Nothing but the lines from the first line of the records below to the line holding "(333, 148) = (504, 268): pink" belongs in the answer, copied exactly and without pictures.

==== Entries shown ====

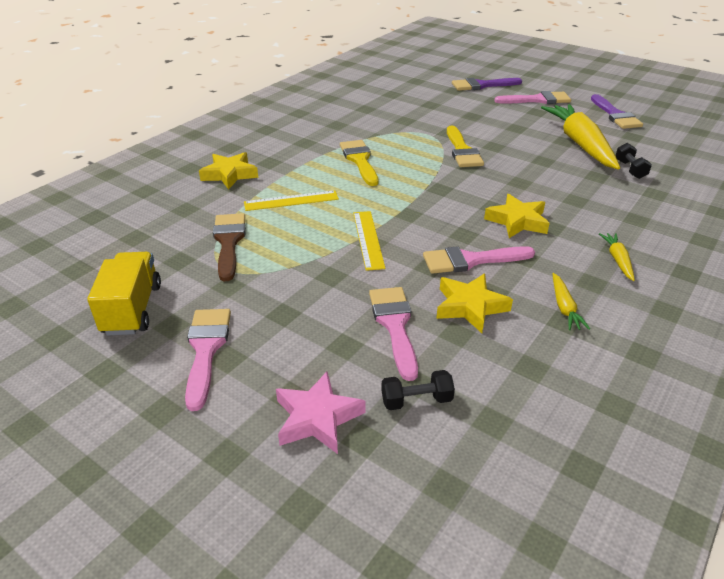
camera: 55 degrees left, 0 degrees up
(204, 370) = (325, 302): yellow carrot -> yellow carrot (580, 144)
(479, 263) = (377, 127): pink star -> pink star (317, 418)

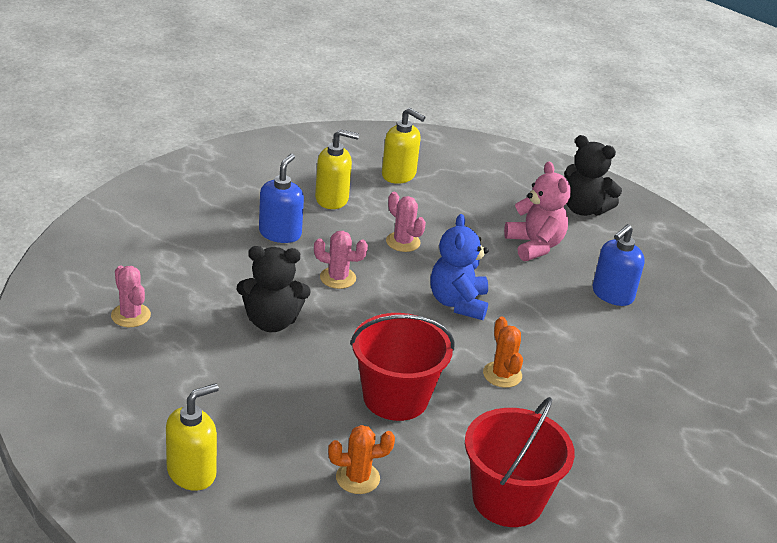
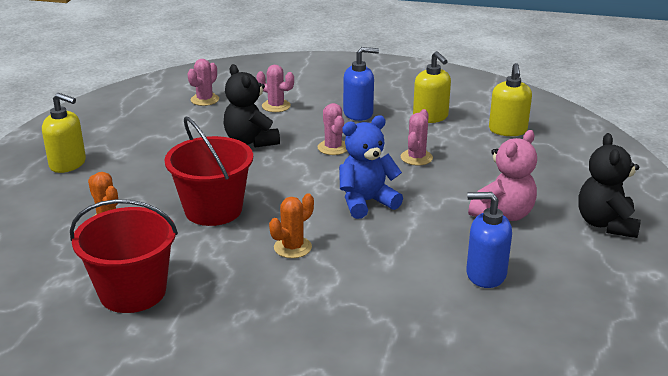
camera: 65 degrees right, 5 degrees down
(205, 274) = (276, 106): none -> pink cactus

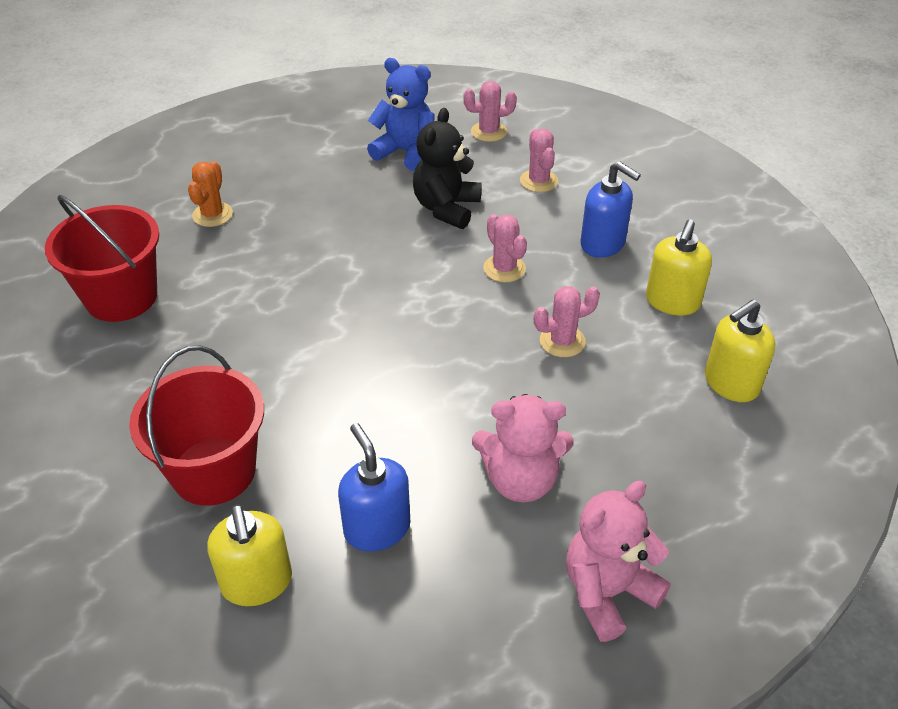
camera: 50 degrees right, 15 degrees up
(68, 164) = (277, 135): yellow soap dispenser -> yellow soap dispenser (257, 582)
(213, 210) = (295, 262): red bucket -> red bucket (214, 471)
(292, 247) = (283, 351): orange cactus -> none
(333, 148) = (504, 268): pink cactus -> pink cactus turned 60 degrees counterclockwise
(366, 202) = (422, 355): blue teddy bear -> blue teddy bear (406, 152)
(606, 224) = (607, 592): black teddy bear -> pink teddy bear

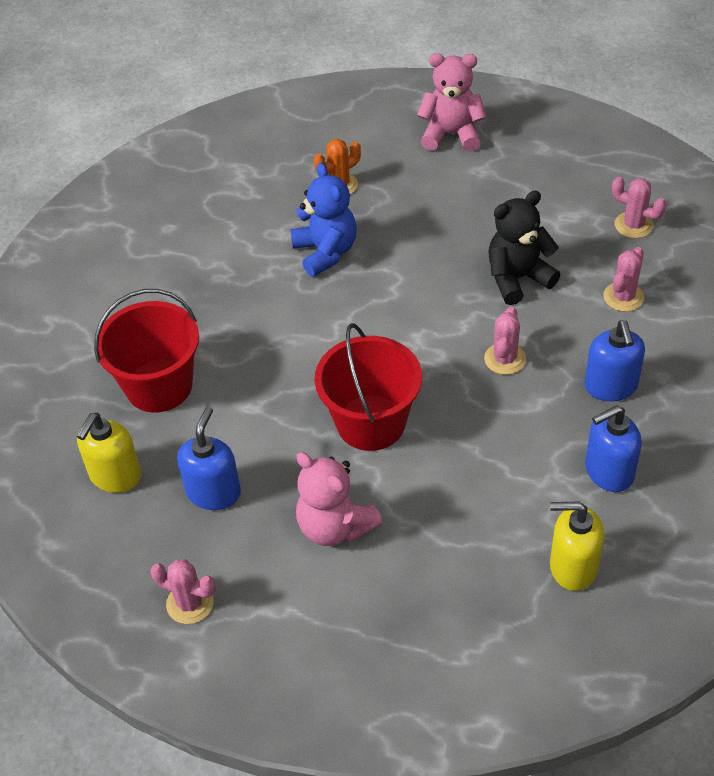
camera: 45 degrees right, 5 degrees up
(121, 297) = (220, 220): red bucket -> red bucket (371, 422)
(406, 152) = (541, 207): blue teddy bear -> blue teddy bear (325, 252)
(562, 341) = (481, 446): pink cactus -> pink cactus (190, 603)
(607, 592) = (306, 639): pink teddy bear -> pink teddy bear (451, 134)
(672, 301) = (608, 472): yellow soap dispenser -> blue soap dispenser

====

- Result of the exercise:
camera: 55 degrees left, 0 degrees up
(204, 370) = (325, 302): yellow carrot -> yellow carrot (580, 144)
(479, 263) = (377, 127): pink star -> pink star (317, 418)

camera: 65 degrees right, 5 degrees down
(205, 274) = (276, 106): none -> pink cactus

camera: 50 degrees right, 15 degrees up
(68, 164) = (277, 135): yellow soap dispenser -> yellow soap dispenser (257, 582)
(213, 210) = (295, 262): red bucket -> red bucket (214, 471)
(292, 247) = (283, 351): orange cactus -> none
(333, 148) = (504, 268): pink cactus -> pink cactus turned 60 degrees counterclockwise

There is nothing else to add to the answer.